### Collected data
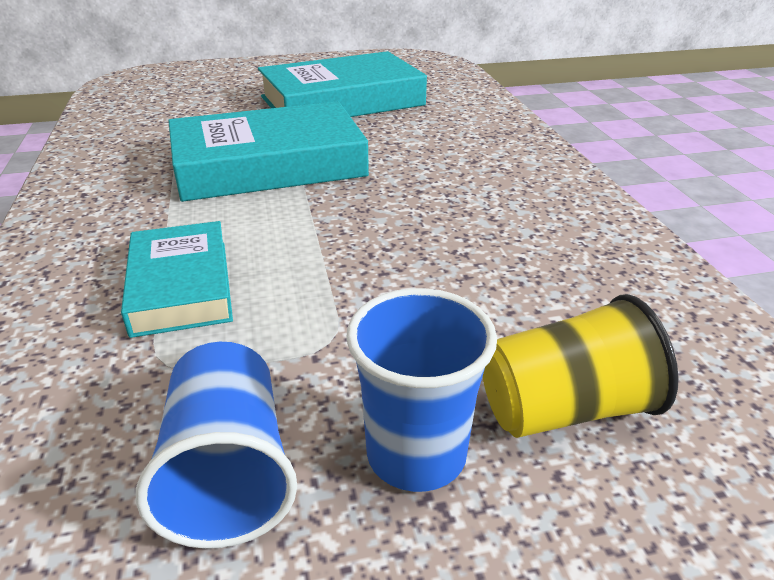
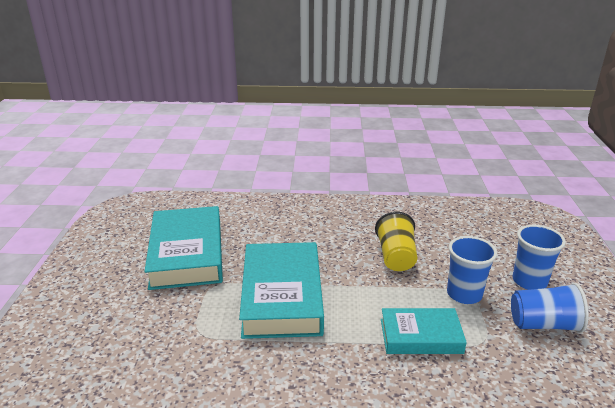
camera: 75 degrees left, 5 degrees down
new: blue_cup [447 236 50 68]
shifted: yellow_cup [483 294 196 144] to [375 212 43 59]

### Work task
Reproduce the data above word for word and omit the images.

### Answer space
camera: 75 degrees left, 5 degrees down
new: blue_cup [447 236 50 68]
shifted: yellow_cup [483 294 196 144] to [375 212 43 59]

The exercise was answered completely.